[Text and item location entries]

+++

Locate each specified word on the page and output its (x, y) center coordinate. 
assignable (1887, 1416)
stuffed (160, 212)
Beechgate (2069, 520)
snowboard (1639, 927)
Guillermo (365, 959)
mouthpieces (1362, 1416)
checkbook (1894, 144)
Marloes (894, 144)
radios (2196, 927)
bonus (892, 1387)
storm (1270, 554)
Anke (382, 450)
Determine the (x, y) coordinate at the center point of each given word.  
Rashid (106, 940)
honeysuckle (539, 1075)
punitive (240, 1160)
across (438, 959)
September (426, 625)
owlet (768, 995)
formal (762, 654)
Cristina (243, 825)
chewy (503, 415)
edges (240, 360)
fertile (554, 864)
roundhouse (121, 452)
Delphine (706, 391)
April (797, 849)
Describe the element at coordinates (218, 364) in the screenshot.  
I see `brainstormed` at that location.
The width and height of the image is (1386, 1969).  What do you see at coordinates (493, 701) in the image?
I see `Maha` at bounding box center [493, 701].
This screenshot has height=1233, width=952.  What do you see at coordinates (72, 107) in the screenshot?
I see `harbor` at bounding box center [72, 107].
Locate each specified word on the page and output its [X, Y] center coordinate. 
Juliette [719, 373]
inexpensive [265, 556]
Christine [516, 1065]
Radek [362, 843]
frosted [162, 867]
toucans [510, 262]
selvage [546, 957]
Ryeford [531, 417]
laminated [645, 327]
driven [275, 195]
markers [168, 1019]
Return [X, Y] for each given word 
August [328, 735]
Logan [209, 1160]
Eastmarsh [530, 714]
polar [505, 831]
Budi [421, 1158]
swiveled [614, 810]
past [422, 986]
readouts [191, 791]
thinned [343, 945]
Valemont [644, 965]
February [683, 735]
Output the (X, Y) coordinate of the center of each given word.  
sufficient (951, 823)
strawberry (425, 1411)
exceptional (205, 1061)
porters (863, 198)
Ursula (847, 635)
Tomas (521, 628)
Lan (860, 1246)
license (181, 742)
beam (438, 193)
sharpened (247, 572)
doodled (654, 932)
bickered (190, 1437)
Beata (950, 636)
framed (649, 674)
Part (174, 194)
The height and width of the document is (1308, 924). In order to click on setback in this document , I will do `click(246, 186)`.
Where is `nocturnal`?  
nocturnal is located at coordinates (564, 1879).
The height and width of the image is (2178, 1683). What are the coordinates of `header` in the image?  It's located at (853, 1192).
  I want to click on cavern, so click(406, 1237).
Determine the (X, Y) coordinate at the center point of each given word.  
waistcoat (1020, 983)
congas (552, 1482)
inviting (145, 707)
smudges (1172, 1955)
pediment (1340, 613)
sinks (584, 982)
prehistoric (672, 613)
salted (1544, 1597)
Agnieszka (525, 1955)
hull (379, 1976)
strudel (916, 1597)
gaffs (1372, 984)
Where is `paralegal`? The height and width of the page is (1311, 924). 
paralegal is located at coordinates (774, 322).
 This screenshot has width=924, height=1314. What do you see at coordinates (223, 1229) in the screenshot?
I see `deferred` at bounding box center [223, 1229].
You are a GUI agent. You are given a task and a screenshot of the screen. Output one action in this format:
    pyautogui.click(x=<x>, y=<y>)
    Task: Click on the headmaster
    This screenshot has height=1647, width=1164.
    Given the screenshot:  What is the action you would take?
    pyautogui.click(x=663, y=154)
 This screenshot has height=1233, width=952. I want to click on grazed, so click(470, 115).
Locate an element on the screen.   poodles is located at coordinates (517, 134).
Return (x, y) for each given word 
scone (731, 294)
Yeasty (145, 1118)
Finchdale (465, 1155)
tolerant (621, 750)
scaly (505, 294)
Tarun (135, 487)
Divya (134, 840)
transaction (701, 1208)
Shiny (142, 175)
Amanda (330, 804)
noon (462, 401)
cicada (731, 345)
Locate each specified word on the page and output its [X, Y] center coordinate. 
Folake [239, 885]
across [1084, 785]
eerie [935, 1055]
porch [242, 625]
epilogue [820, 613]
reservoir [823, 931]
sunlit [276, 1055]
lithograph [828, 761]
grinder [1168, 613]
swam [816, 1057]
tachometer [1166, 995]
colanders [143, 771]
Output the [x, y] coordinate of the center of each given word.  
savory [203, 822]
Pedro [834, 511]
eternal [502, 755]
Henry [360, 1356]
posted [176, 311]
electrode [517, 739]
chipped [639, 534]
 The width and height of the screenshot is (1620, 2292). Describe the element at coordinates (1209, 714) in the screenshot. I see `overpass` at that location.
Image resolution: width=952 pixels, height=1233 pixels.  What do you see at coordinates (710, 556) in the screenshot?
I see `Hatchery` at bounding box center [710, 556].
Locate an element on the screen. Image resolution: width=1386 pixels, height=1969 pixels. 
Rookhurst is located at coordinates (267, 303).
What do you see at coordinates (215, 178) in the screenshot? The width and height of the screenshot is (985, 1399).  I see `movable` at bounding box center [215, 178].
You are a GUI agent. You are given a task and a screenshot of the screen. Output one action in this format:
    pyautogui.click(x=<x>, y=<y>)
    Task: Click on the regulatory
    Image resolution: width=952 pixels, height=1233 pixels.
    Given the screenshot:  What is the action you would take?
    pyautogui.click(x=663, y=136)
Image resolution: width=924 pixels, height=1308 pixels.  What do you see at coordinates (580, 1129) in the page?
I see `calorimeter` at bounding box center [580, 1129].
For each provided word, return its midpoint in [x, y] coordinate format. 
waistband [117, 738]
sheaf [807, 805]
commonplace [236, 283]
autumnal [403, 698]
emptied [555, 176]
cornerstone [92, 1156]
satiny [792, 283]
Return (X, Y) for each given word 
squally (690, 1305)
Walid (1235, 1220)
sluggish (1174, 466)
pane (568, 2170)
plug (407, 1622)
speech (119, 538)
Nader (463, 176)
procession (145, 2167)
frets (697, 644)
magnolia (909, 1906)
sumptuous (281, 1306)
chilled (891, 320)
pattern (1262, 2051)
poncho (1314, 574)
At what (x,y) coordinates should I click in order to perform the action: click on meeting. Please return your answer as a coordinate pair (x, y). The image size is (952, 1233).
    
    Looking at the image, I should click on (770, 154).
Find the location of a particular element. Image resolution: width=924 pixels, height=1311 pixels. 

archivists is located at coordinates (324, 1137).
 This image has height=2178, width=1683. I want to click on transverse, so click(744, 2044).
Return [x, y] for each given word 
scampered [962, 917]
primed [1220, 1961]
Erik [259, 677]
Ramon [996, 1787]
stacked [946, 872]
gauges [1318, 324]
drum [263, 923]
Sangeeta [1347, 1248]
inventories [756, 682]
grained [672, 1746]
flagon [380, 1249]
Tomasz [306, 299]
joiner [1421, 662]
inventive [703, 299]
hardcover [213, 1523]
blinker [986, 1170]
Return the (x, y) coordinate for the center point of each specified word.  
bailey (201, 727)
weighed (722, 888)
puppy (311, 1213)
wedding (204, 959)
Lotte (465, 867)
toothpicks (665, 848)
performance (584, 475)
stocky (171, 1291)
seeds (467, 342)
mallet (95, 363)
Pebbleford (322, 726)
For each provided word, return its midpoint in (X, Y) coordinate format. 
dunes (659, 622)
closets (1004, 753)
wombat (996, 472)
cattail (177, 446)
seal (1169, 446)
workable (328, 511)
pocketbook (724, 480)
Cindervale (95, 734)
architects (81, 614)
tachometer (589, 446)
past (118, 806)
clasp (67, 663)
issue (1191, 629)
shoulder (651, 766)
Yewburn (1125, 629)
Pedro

+++

# TO DO
Copy the material word for word, starting at its first line and ending with the line that contains "radios (2196, 927)".

# ANSWER BELOW
Locate each specified word on the page and output its (x, y) center coordinate. 
assignable (1887, 1416)
stuffed (160, 212)
Beechgate (2069, 520)
snowboard (1639, 927)
Guillermo (365, 959)
mouthpieces (1362, 1416)
checkbook (1894, 144)
Marloes (894, 144)
radios (2196, 927)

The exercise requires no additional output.